***** Available records

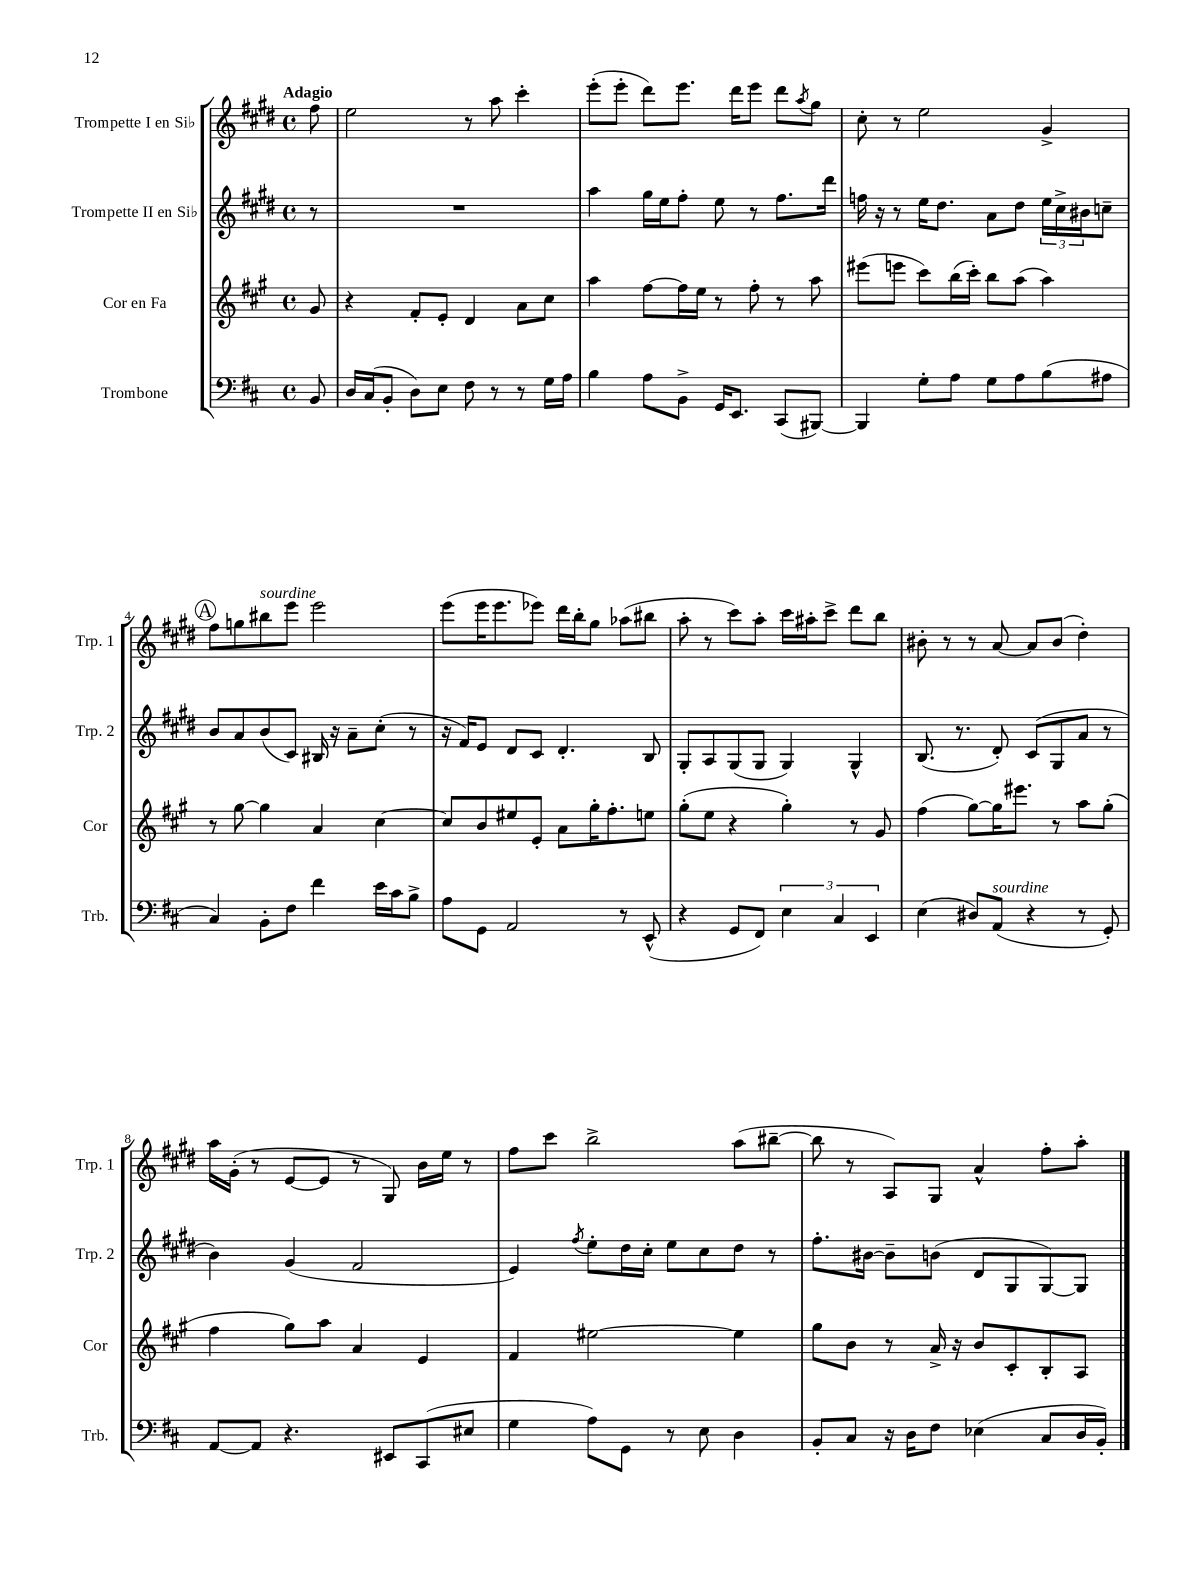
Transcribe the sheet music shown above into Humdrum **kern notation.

**kern	**kern	**kern	**kern
*staff4	*staff3	*staff2	*staff1
*clefF4	*clefG2	*clefG2	*clefG2
*k[f#c#]	*k[f#c#g#]	*k[f#c#g#d#]	*k[f#c#g#d#]
*M4/4	*M4/4	*M4/4	*M4/4
*met(c)	*met(c)	*met(c)	*met(c)
8BB/	8g#/	8r	8ff#\
=	=	=	=
16D/LL	4r	1r	2ee\
(16C#/J	.	.	.
8BB'/J	.	.	.
8D\L)	8f#'/L	.	.
8E\J	8e'/J	.	.
8F#\	4d/	.	8r
8r	.	.	8aa\
8r	8a\L	.	4ccc#'\
16G\LL	8cc#\J	.	.
16A\JJ	.	.	.
=	=	=	=
4B\	4aa\	4aa\	(8eee'\L
.	.	.	8eee'\J
8A\L	[8ff#\L	16gg#\LL	8ddd#\L)
.	.	16ee\J	.
8BB^\J	16ff#\]L	8ff#'\J	8.eee\J
.	16ee\JJ	.	.
16GG/LK	8r	8ee\	.
8.EE/J	.	.	16ddd#\LK
.	8ff#'\	8r	8eee\J
(8CC#/L	8r	8.ff#\L	8ddd#\L
.	.	.	8qaa/
[8BBB#/J)	8aa\	.	8gg#\J
.	.	16ddd#\Jk	.
=	=	=	=
4BBB#/]	(8eee#\L	16ff\	8cc#'\
.	.	16r	.
.	8eee\J	8r	8r
8G'\L	8ccc#\L)	16ee\LK	2ee\
.	.	8.dd#\J	.
8A\J	(16bb\L	.	.
.	16ccc#'\JJ)	.	.
8G\L	8bb\L	8a\L	.
8A\	(8aa\J	8dd#\J	.
(8B\	4aa\)	24ee\LL	4g#^/
.	.	24cc#^\	.
.	.	24b#\J	.
8A#\J	.	8cc~\J	.
=	=	=	=
4C#/)	8r	8b/L	8ff#\L
.	[8gg#\	8a/	8gg\
8BB'\L	4gg#\]	(8b/	8bb#\
8F#\J	.	8c#/J)	8eee\J
4f#\	4a/	16B#/	2eee\
.	.	16r	.
.	.	8a~\L	.
16e\LL	[4cc#\	(8cc#'\J	.
16c#\J	.	.	.
8B^\J	.	8r	.
=	=	=	=
8A\L	8cc#/]L	16r	(8eee\L
.	.	16f#/LK)	.
8GG\J	8b/	8e/J	16eee\K
.	.	.	8.eee\
2AA/	8ee#/	8d#/L	.
.	8e'/J	8c#/J	8eee-\J)
.	8a\L	4.d#'/	16ddd#\LL
.	.	.	16bb'\J
.	16gg#'\K	.	8gg#\J
.	8.ff#'\	.	.
8r	.	.	(8aa-\L
(8EE^^/	8ee\J	8B/	8bb#\J
=	=	=	=
4r	(8gg#'\L	8G#'/L	8aa'\
.	8ee\J	8A/	8r
8GG/L	4r	(8G#/	8ccc#\L)
8FF#/J)	.	8G#/J	8aa'\J
6E\	4gg#'\)	4G#/)	16ccc#\LL
.	.	.	16aa#'\J
.	.	.	8ccc#^\J
6C#/	.	.	.
.	8r	4G#^^/	8ddd#\L
6EE/	.	.	.
.	8g#/	.	8bb\J
=	=	=	=
(4E\	(4ff#\	(8.B/	8b#'\
.	.	.	8r
.	.	8.r	.
8D#/L)	[8gg#\L)	.	8r
(8AA/J	16gg#\]K	8d#'/)	[8a/
.	8.eee#\J	.	.
4r	.	(8c#/L	8a/]L
.	8r	8G#/	(8b#/J
8r	8aa\L	8a/J	4dd#'\)
8GG'/)	(8gg#'\J	8r	.
=	=	=	=
[8AA/L	4ff#\	4b\)	16aa\LL
.	.	.	(16g#'\JJ
8AA/]J	.	.	8r
4.r	8gg#\L)	(4g#/	[8e/L
.	8aa\J	.	8e/]J
.	4a/	2f#/	8r
8EE#/L	.	.	8G#/)
(8CC#/	4e/	.	16b\LL
.	.	.	16ee\JJ
8E#/J	.	.	8r
=	=	=	=
4G\	4f#/	4e/)	8ff#\L
.	.	.	8ccc#\J
.	.	8qff#/	.
8A\L)	[2ee#\	8ee'\L	2bb^\
8GG\J	.	16dd#\L	.
.	.	16cc#'\JJ	.
8r	.	8ee\L	.
8E\	.	8cc#\	.
4D\	4ee#\]	8dd#\J	(8aa\L
.	.	8r	[8bb#~\J
=	=	=	=
8BB'/L	8gg#\L	8.ff#'\L	8bb#\]
8C#/J	8b\J	.	8r
.	.	[16b#\Jk	.
16r	8r	8b#~\]L	8A/L)
16D\LK	.	.	.
8F#\J	16a^/	(8b\J	8G#/J
.	16r	.	.
(4E-\	8b/L	8d#/L	4a^^/
.	8c#'/	8G#/	.
8C#/L	8B'/	[8G#/)	8ff#'\L
16D/L	8A/J	8G#/]J	8aa'\J
16BB'/JJ)	.	.	.
==	==	==	==
*-	*-	*-	*-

**********

Task statement: Extract every line of the rows above that contains the string "kern". Case counts.

Answer to this task:
Transcribe the sheet music shown above into Humdrum **kern notation.
**kern	**kern	**kern	**kern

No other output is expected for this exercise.